About this task:
Below are records with pictures in them. Transcribe everything from the line containing "purple rectangle: (47, 181)" down to the line containing "purple cross: (183, 240)", exactly, and leave the pictures behind.

Data supplied:
_ _ _ _ _

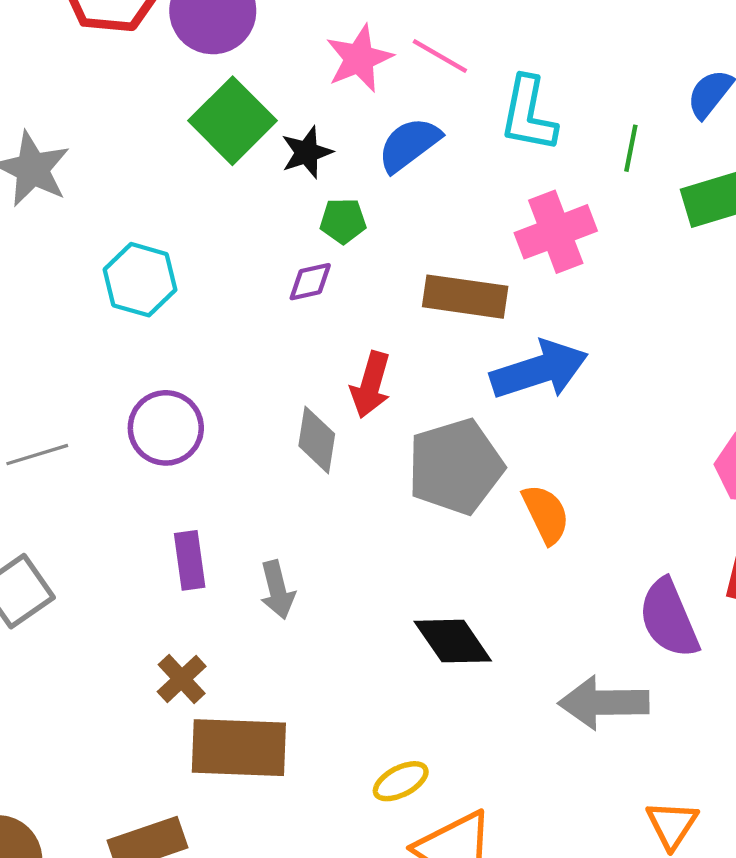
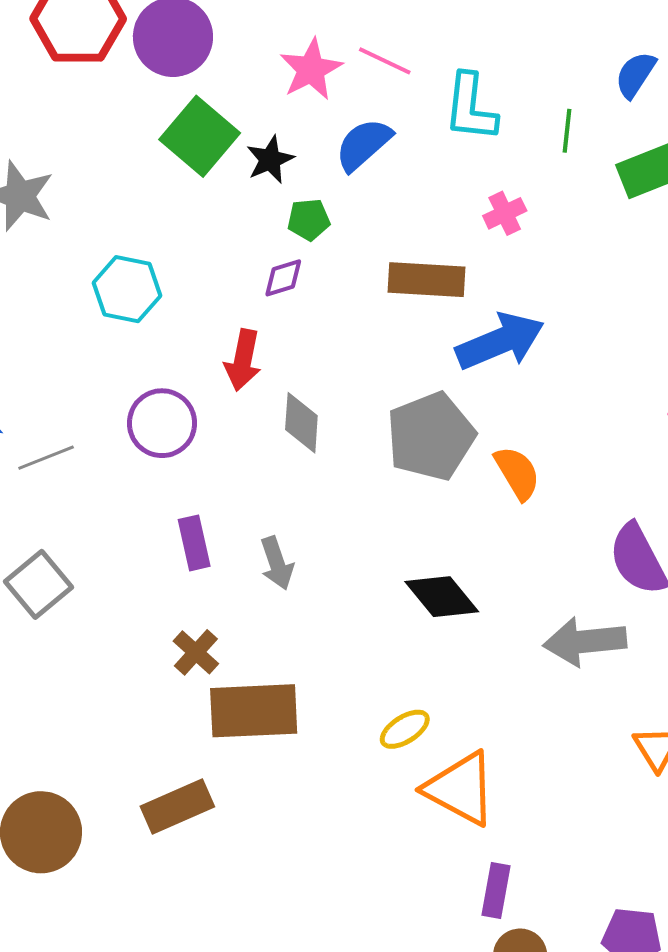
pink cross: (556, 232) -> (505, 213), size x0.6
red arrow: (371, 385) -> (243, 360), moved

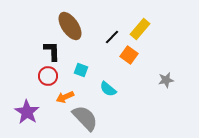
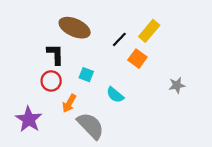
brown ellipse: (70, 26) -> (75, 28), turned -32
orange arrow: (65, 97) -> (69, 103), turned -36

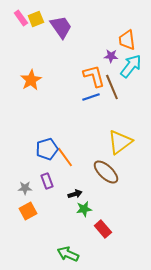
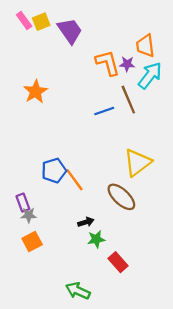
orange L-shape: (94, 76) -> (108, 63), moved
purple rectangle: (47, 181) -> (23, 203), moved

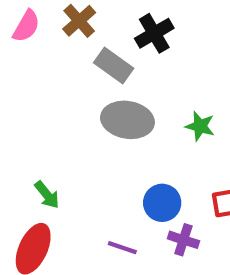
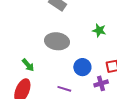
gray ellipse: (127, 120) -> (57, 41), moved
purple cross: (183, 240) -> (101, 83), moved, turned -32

_ _ _ _ _

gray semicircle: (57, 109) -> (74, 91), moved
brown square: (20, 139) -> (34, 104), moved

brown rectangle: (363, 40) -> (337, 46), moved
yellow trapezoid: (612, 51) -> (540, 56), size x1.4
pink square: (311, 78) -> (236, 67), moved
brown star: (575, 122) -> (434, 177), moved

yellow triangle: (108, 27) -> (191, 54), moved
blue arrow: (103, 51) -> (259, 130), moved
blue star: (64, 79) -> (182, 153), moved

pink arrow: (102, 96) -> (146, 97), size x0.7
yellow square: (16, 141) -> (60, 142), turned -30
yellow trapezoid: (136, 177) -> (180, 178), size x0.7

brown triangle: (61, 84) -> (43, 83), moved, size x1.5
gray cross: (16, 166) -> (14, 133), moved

_ _ _ _ _

Written solution:
purple rectangle: (47, 181) -> (23, 203), moved

gray ellipse: (127, 120) -> (57, 41), moved
purple cross: (183, 240) -> (101, 83), moved, turned -32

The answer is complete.